◆ Short problem
Extract every line of the records that contains the word "Nairobi".

◆ Records taken from a collection
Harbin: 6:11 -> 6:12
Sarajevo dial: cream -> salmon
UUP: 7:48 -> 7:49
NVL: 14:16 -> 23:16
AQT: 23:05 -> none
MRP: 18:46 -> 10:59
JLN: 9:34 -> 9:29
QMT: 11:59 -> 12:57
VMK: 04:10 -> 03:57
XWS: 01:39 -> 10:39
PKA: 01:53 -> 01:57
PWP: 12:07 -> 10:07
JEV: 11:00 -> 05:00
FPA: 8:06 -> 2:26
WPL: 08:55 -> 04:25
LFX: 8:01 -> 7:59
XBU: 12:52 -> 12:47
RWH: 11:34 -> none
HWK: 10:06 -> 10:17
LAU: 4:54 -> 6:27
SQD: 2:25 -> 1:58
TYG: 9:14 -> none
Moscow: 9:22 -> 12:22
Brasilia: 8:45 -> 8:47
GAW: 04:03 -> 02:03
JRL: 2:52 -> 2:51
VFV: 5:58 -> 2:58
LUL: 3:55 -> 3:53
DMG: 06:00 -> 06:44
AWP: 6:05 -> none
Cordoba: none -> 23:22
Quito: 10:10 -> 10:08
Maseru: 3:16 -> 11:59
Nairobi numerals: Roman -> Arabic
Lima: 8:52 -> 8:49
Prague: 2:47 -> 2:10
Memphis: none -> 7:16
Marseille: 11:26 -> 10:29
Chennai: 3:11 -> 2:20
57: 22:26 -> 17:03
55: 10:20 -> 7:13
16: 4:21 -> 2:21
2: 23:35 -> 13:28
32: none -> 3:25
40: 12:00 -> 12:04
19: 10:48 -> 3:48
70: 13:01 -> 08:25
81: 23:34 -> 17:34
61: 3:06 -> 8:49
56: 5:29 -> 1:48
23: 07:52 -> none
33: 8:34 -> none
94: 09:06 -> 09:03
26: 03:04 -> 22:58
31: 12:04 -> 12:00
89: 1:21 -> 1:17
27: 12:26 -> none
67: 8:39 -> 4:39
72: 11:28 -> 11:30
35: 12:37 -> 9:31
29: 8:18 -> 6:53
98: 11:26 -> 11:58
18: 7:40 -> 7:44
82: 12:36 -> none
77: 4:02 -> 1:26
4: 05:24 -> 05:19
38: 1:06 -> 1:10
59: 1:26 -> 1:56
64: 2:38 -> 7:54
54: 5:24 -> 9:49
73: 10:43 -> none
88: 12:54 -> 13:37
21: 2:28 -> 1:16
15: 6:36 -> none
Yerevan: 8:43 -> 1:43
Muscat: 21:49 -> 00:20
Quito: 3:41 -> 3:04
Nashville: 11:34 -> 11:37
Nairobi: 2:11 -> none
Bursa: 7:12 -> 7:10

◆ The completed task
Nairobi numerals: Roman -> Arabic
Nairobi: 2:11 -> none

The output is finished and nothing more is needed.